== Segment start ==
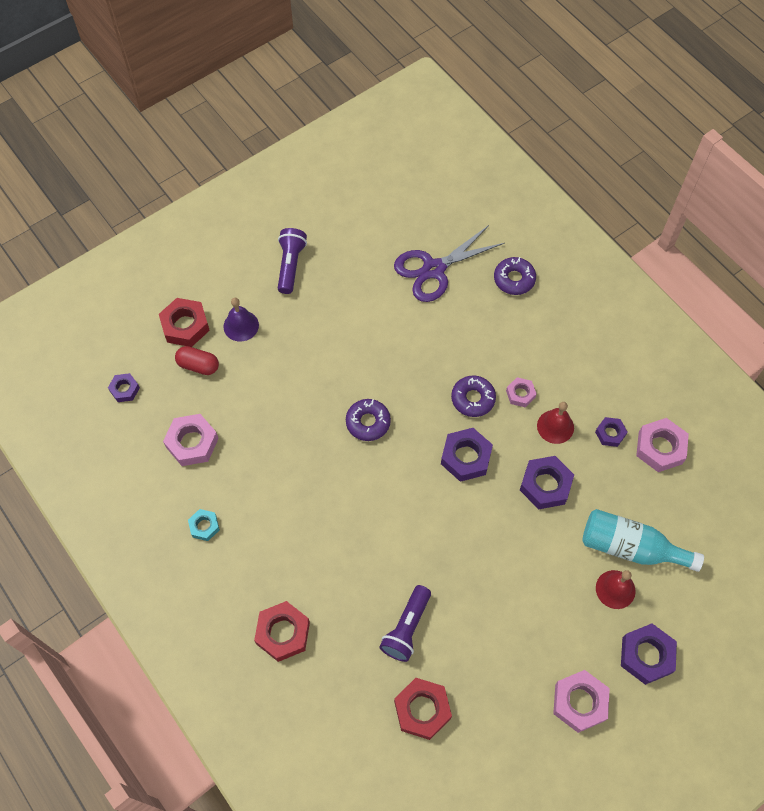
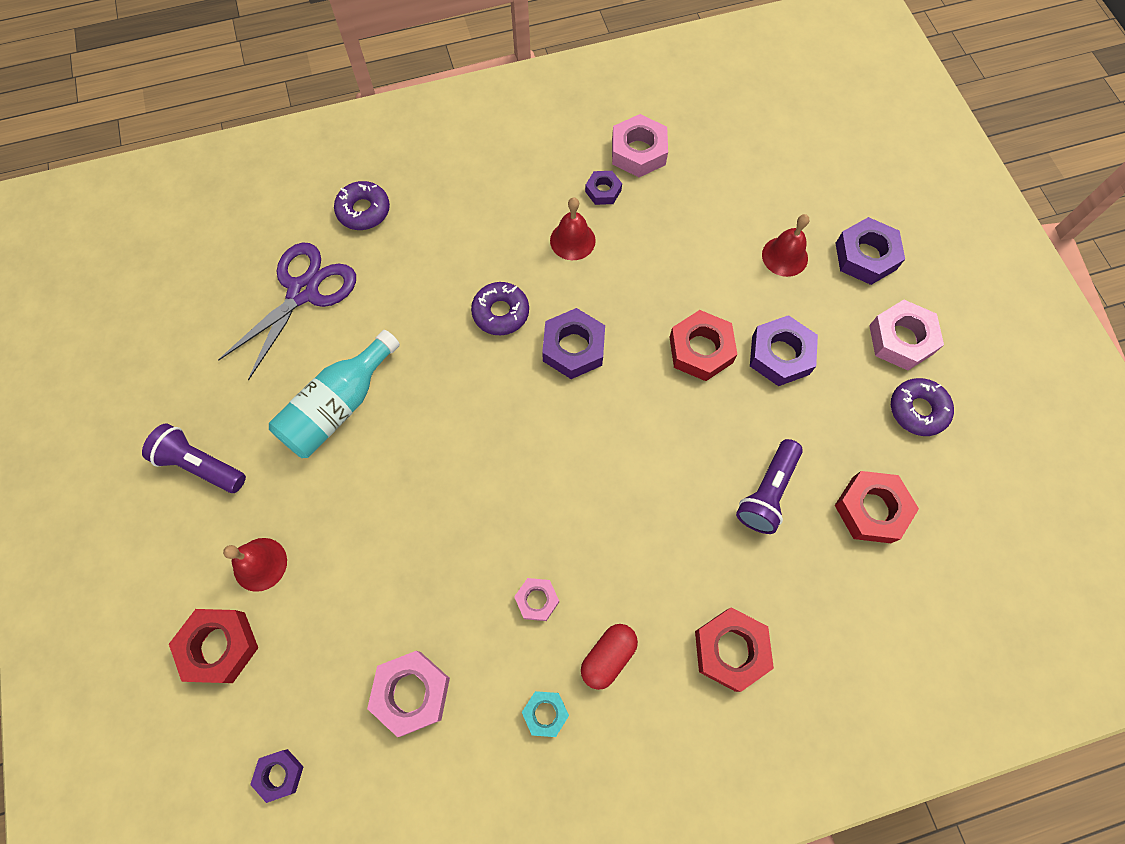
camera: 70 degrees left, 5 degrees up
red capsule [175,346,219,375] -> red capsule moved to [581,624,638,690]
purple bell [223,298,259,342] -> red bell [223,538,287,592]
purple donut [346,399,391,441] -> purple donut moved to [891,378,954,436]
purple flashlight [379,585,431,662] -> purple flashlight turned 75 degrees clockwise [736,439,803,534]
purple scissors [394,225,505,302] -> purple scissors turned 135 degrees counterclockwise [218,242,356,381]
pink nut [506,377,536,407] -> pink nut moved to [514,578,559,621]
purple nut [520,456,574,509] -> purple nut moved to [750,315,818,386]
turquoise bottle [582,509,704,572] -> turquoise bottle moved to [269,330,400,458]
none -> red nut [670,310,737,381]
== Segment end ==
**Work required:** Please retype the whole listing above exactly, without any of its images.

**Written answer:**
camera: 70 degrees left, 5 degrees up
red capsule [175,346,219,375] -> red capsule moved to [581,624,638,690]
purple bell [223,298,259,342] -> red bell [223,538,287,592]
purple donut [346,399,391,441] -> purple donut moved to [891,378,954,436]
purple flashlight [379,585,431,662] -> purple flashlight turned 75 degrees clockwise [736,439,803,534]
purple scissors [394,225,505,302] -> purple scissors turned 135 degrees counterclockwise [218,242,356,381]
pink nut [506,377,536,407] -> pink nut moved to [514,578,559,621]
purple nut [520,456,574,509] -> purple nut moved to [750,315,818,386]
turquoise bottle [582,509,704,572] -> turquoise bottle moved to [269,330,400,458]
none -> red nut [670,310,737,381]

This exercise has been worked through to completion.